#### Supplied information
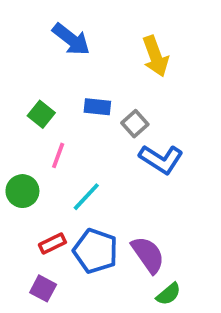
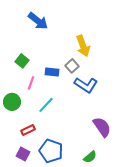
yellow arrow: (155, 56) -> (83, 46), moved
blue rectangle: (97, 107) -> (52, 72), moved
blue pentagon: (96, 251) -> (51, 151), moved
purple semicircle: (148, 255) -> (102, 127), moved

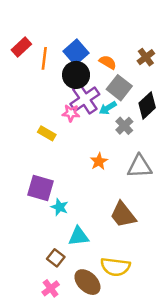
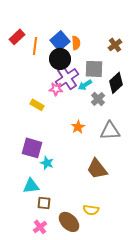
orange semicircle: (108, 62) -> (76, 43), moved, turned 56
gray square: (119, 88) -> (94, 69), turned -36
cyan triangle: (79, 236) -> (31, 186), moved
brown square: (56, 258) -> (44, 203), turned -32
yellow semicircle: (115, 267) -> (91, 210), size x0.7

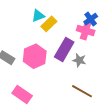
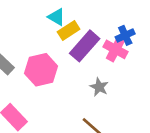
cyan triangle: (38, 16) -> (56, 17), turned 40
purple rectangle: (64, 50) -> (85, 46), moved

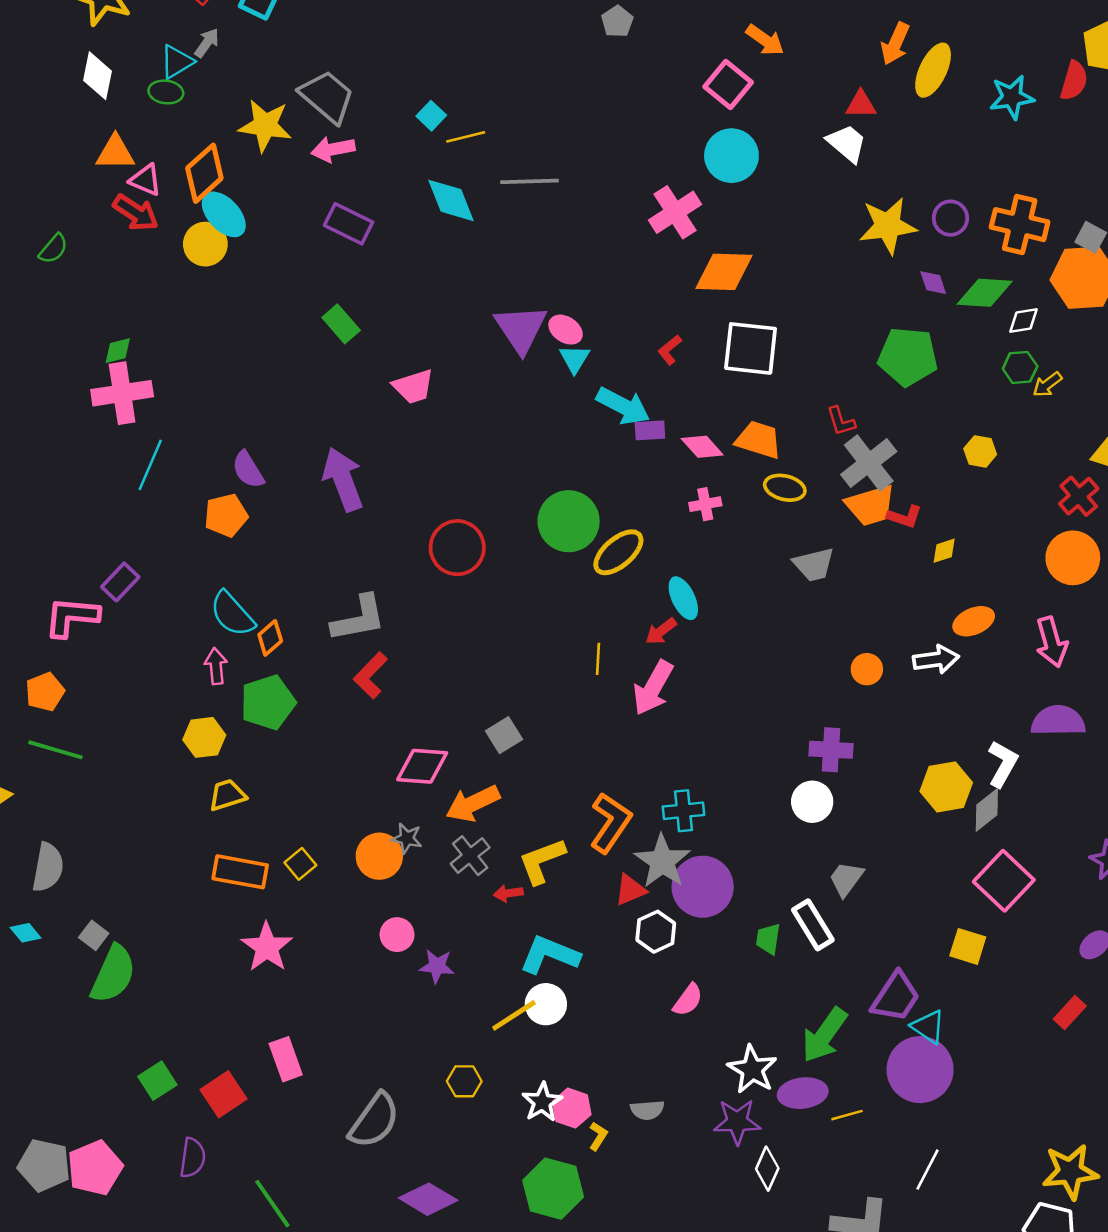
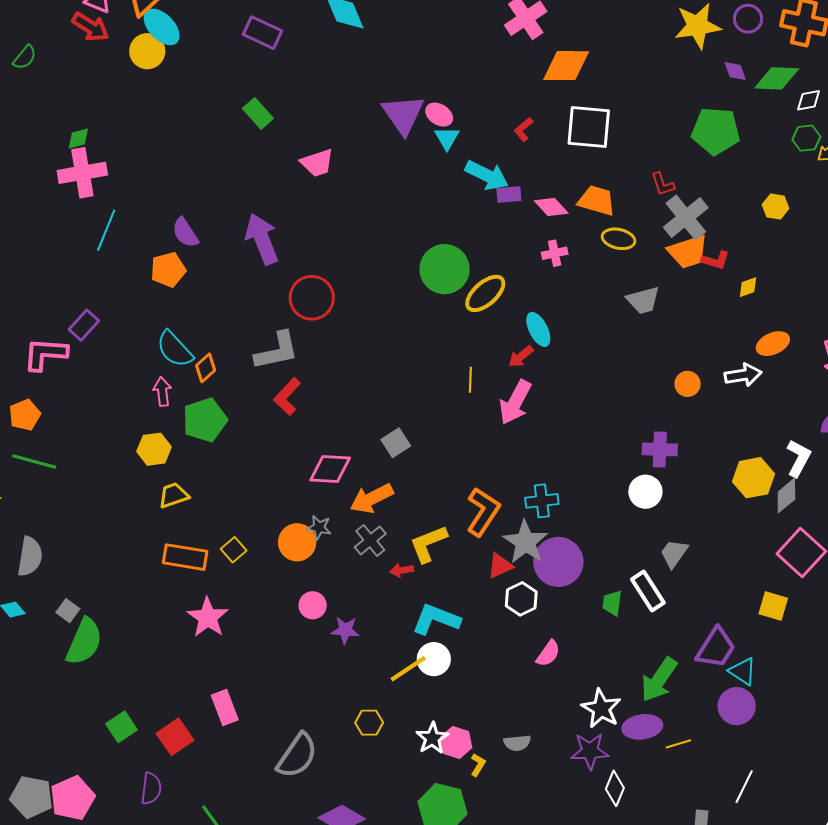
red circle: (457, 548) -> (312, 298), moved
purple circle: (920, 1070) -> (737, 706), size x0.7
########
▸ **Task directions**
Could you copy each line of the material that holds "yellow"?

▸ **Written response**
yellow arrow: (155, 56) -> (83, 46), moved
yellow semicircle: (115, 267) -> (91, 210), size x0.7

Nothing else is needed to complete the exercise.